Start of Given records

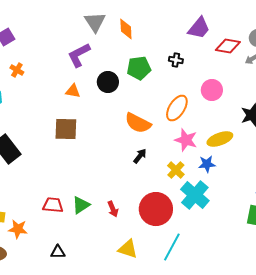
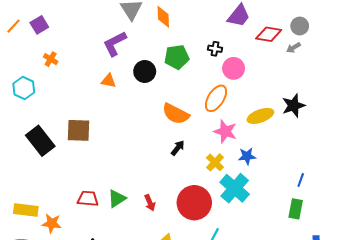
pink circle: (212, 90) -> (234, 68), moved
brown square: (66, 129) -> (79, 130), moved
yellow ellipse: (220, 139) -> (260, 116), moved

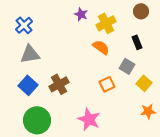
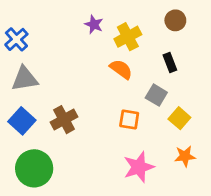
orange square: (107, 84) -> (129, 120), turned 35
pink star: (89, 119) -> (139, 167), moved, turned 30

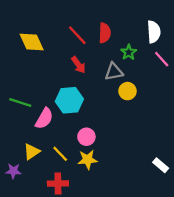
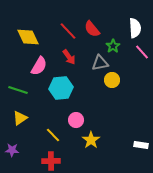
red semicircle: (105, 33) -> (92, 29), turned 138
pink semicircle: (44, 118) -> (39, 66), moved
yellow triangle: (32, 152) -> (20, 118), moved
yellow star: (88, 160) -> (91, 140), moved, turned -30
white rectangle: (161, 165) -> (141, 145), turned -32

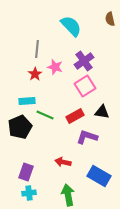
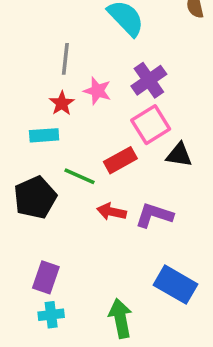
cyan rectangle: (27, 101) -> (44, 135), moved
black triangle: (102, 112) -> (179, 155), moved
red rectangle: (75, 116) -> (120, 160), moved
red arrow: (63, 162) -> (112, 212), moved

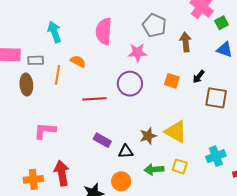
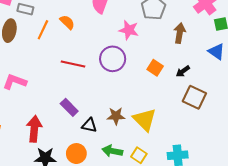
red arrow: (62, 173) -> (34, 129), moved

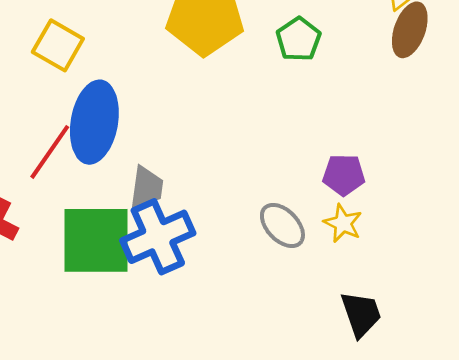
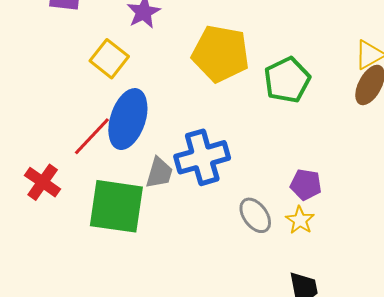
green pentagon: (298, 39) -> (287, 80), size x1.4
blue cross: (158, 237) -> (202, 157), moved

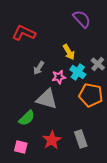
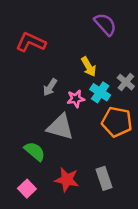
green semicircle: (27, 118) -> (35, 151), turned -96
red star: (52, 140) -> (67, 180), turned -30
pink square: (21, 147) -> (27, 189), turned 32

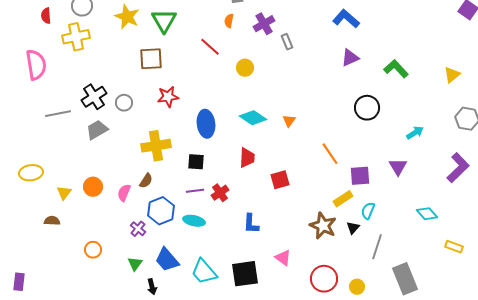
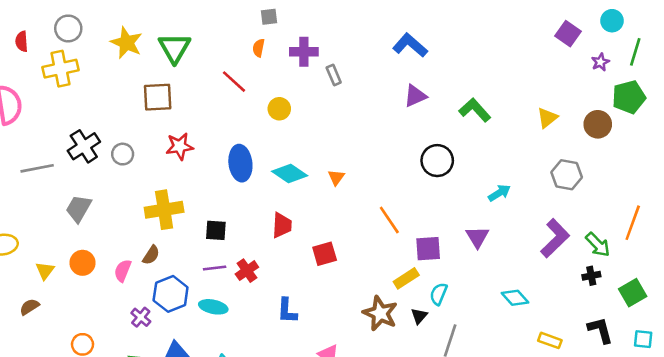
purple cross: (264, 24) -> (304, 52), turned 30
blue ellipse: (206, 124) -> (240, 163), moved
gray trapezoid: (97, 130) -> (79, 208), moved, turned -30
brown semicircle: (52, 221) -> (29, 307), turned -35

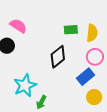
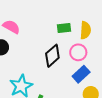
pink circle: (95, 57) -> (78, 52), moved

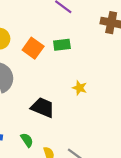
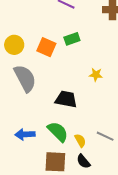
green semicircle: (27, 140) -> (58, 132), size x1.6

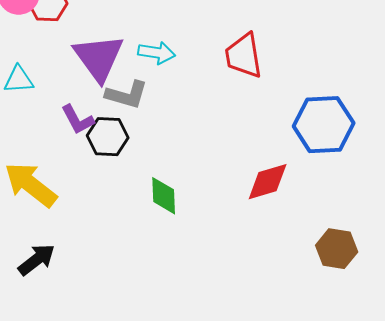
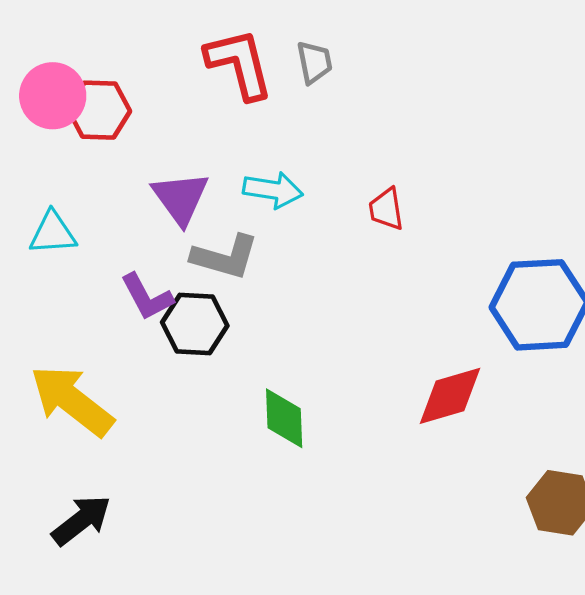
red trapezoid: (244, 56) -> (386, 209), moved, size x0.6
purple triangle: (99, 58) -> (180, 198), size x0.7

End of Given records

**What is being asked**
Write out the whole listing exactly. Pictures stay out.

**Exercise response**
pink circle: (212, 90) -> (234, 68), moved
brown square: (66, 129) -> (79, 130), moved
yellow ellipse: (220, 139) -> (260, 116), moved

orange square: (107, 84) -> (129, 120), turned 35
pink star: (89, 119) -> (139, 167), moved, turned 30

red semicircle: (105, 33) -> (92, 29), turned 138
pink semicircle: (44, 118) -> (39, 66), moved
yellow triangle: (32, 152) -> (20, 118), moved
yellow star: (88, 160) -> (91, 140), moved, turned -30
white rectangle: (161, 165) -> (141, 145), turned -32

cyan rectangle: (27, 101) -> (44, 135), moved
black triangle: (102, 112) -> (179, 155), moved
red rectangle: (75, 116) -> (120, 160), moved
red arrow: (63, 162) -> (112, 212), moved

red arrow: (62, 173) -> (34, 129), moved

green pentagon: (298, 39) -> (287, 80), size x1.4
blue cross: (158, 237) -> (202, 157), moved

green semicircle: (27, 118) -> (35, 151), turned -96
red star: (52, 140) -> (67, 180), turned -30
pink square: (21, 147) -> (27, 189), turned 32

purple cross: (264, 24) -> (304, 52), turned 30
blue ellipse: (206, 124) -> (240, 163), moved
gray trapezoid: (97, 130) -> (79, 208), moved, turned -30
brown semicircle: (52, 221) -> (29, 307), turned -35

pink circle: (95, 57) -> (78, 52), moved

green semicircle: (27, 140) -> (58, 132), size x1.6

red trapezoid: (244, 56) -> (386, 209), moved, size x0.6
purple triangle: (99, 58) -> (180, 198), size x0.7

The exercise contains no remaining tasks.